Exercise aim:
Please show every line of the items that contains the string "instrumentName".

────────

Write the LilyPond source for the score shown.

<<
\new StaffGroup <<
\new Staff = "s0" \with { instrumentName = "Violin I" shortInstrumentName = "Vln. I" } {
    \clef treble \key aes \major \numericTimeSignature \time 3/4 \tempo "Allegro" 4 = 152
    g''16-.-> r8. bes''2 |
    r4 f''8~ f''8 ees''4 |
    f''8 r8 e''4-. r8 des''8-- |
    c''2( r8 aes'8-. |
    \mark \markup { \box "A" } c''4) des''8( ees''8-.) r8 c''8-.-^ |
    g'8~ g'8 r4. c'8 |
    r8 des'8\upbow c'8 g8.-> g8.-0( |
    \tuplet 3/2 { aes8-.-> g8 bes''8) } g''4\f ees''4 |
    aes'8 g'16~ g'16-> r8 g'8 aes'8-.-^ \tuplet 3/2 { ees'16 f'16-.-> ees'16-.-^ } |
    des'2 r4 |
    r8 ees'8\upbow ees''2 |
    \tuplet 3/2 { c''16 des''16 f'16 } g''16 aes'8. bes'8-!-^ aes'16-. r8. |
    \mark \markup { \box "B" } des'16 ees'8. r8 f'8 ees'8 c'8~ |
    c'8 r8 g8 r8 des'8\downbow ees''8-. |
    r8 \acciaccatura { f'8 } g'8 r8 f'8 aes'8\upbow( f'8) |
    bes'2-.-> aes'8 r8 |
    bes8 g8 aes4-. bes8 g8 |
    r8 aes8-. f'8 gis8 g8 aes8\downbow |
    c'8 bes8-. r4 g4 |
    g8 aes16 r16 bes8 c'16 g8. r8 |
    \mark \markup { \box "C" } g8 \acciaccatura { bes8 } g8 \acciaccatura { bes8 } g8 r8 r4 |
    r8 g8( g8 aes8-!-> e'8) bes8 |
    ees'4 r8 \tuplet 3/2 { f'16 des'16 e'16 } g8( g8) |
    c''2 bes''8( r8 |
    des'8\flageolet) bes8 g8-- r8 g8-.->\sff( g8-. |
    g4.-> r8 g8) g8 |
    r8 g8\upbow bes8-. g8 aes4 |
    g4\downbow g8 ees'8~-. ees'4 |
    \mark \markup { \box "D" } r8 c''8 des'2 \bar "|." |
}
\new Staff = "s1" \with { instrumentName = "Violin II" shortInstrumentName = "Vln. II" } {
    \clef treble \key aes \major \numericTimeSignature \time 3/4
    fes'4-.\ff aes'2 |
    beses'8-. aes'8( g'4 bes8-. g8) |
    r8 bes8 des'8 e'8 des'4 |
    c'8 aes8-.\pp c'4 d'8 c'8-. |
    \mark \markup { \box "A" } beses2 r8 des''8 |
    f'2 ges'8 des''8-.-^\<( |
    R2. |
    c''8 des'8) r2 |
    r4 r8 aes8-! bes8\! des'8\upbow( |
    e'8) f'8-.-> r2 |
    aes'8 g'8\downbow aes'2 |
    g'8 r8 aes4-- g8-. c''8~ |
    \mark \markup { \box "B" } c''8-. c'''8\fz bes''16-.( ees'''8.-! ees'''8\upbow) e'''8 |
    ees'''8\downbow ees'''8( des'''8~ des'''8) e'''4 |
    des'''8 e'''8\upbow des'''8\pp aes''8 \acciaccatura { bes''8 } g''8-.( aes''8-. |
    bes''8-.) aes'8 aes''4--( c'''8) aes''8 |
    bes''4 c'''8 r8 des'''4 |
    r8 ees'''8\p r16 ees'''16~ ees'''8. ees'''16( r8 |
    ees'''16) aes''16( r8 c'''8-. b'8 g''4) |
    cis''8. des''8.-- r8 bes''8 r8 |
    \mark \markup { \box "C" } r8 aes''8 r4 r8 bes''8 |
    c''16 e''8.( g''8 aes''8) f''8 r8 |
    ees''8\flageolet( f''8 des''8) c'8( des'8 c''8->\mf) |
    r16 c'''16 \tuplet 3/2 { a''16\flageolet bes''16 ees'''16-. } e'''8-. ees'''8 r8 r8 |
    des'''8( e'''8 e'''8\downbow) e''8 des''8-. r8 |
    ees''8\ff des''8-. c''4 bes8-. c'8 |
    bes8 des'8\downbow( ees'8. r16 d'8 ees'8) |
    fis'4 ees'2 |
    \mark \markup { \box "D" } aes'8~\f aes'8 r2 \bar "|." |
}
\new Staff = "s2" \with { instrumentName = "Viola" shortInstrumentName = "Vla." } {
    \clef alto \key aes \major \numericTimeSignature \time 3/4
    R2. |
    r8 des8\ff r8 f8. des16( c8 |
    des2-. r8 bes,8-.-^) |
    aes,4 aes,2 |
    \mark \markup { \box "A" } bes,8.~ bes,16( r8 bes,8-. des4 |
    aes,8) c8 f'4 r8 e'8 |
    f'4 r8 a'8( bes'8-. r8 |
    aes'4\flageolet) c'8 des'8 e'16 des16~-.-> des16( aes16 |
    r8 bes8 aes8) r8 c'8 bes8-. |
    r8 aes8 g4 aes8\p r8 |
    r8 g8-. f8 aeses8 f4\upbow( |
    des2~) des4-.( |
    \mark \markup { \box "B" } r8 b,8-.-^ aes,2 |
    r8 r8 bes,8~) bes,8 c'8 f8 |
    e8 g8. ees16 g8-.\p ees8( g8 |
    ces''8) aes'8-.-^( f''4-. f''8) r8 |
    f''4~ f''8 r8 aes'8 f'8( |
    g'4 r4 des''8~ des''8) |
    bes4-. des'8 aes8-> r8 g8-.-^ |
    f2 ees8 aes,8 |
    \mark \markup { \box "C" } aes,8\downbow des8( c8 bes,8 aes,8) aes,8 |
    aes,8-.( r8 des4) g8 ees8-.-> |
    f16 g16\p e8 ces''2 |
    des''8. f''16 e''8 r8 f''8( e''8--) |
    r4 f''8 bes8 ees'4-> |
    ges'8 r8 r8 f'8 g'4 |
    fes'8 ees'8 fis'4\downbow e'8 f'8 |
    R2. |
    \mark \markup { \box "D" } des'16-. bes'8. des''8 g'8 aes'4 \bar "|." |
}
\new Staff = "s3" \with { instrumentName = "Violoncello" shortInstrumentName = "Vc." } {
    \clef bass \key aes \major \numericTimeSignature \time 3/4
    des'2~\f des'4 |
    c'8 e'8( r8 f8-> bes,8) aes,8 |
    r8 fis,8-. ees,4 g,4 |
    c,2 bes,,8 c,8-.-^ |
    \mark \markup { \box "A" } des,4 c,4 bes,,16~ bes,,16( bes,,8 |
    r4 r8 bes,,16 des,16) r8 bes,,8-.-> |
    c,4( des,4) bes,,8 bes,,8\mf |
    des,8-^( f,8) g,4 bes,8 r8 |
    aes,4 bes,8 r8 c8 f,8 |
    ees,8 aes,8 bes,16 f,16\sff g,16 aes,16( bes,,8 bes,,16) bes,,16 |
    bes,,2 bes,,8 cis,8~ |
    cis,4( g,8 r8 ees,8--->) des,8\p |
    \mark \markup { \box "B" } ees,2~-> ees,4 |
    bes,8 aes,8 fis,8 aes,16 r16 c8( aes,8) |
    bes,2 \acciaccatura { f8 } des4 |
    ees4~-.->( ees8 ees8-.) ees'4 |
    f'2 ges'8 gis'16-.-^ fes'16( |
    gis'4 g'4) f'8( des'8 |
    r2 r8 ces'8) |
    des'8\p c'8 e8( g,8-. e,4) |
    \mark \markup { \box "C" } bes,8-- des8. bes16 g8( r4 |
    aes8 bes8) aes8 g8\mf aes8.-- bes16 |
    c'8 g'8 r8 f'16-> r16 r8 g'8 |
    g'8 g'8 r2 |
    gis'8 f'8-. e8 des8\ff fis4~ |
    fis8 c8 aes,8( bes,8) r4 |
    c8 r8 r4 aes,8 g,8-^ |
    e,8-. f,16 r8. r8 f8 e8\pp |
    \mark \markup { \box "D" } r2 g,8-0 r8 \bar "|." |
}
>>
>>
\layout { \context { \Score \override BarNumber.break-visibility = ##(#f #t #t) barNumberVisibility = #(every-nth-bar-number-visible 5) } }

────────

Complete answer:
\new Staff = "s0" \with { instrumentName = "Violin I" shortInstrumentName = "Vln. I" } {
\new Staff = "s1" \with { instrumentName = "Violin II" shortInstrumentName = "Vln. II" } {
\new Staff = "s2" \with { instrumentName = "Viola" shortInstrumentName = "Vla." } {
\new Staff = "s3" \with { instrumentName = "Violoncello" shortInstrumentName = "Vc." } {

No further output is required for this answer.